(Before-and-after object listings)
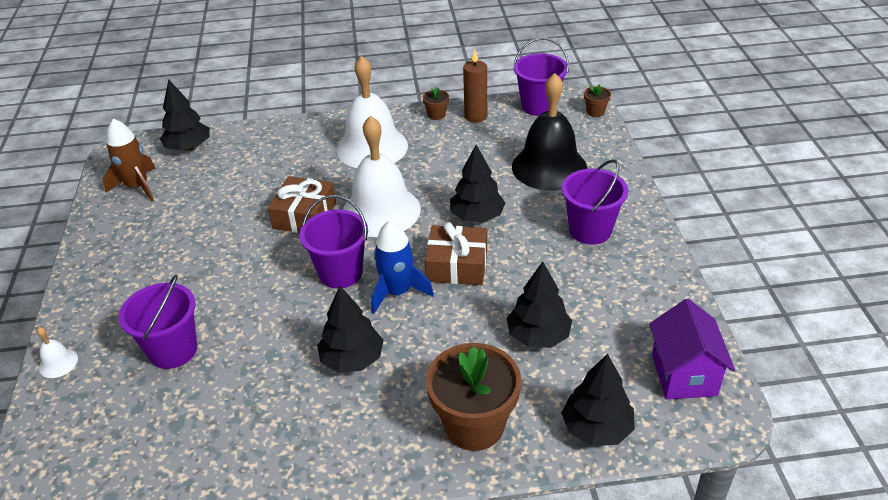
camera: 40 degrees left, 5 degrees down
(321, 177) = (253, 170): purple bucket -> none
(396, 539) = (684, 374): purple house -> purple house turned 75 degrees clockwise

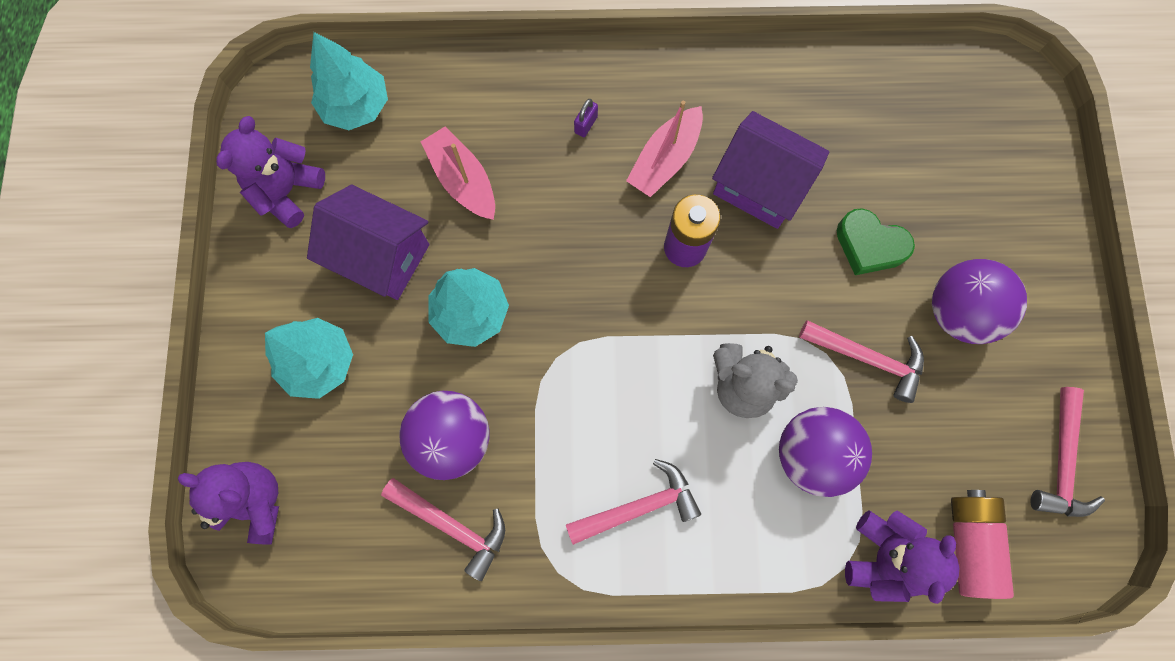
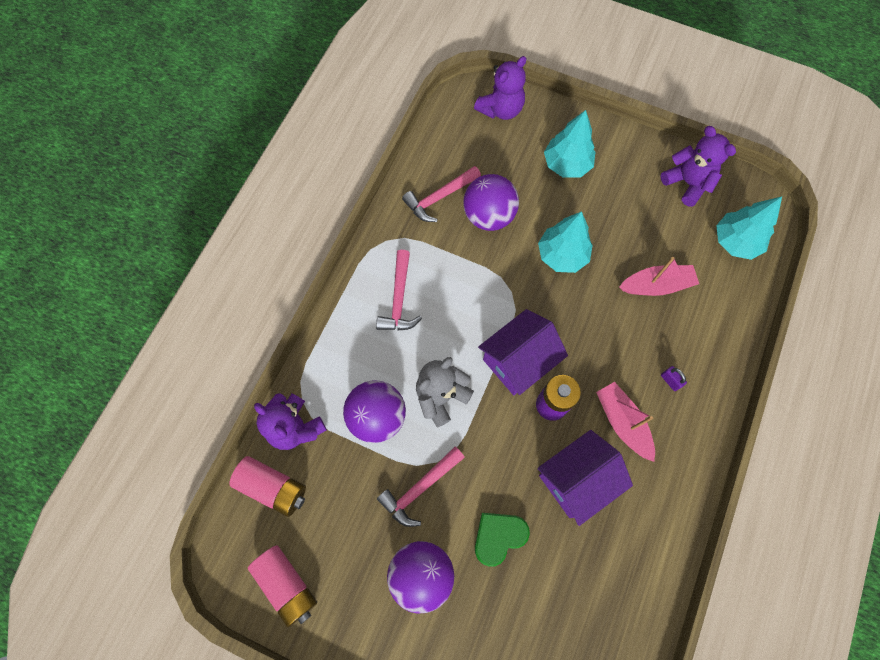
camera: 115 degrees right, 5 degrees down
(381, 256) = (621, 219): purple house -> purple house (518, 361)
(1061, 462) = (287, 584): pink hammer -> pink battery

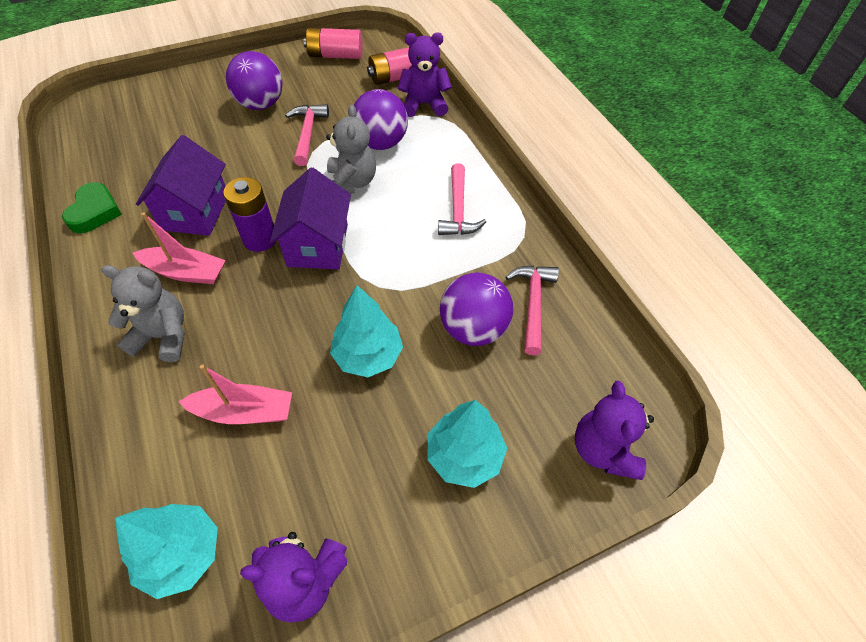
camera: 130 degrees right, 15 degrees down
(399, 299) = (458, 210): pink hammer -> pink hammer turned 135 degrees counterclockwise
(498, 536) = (227, 149): green heart -> green heart (95, 212)
(656, 285) = (244, 411): pink boat -> pink boat turned 120 degrees counterclockwise
(670, 381) = (163, 336): purple padlock -> grey teddy bear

■ What the task asks ■
Among the records, how many lines include the string "counterclockwise"? State the number and add nothing.

■ Exercise solution ■
2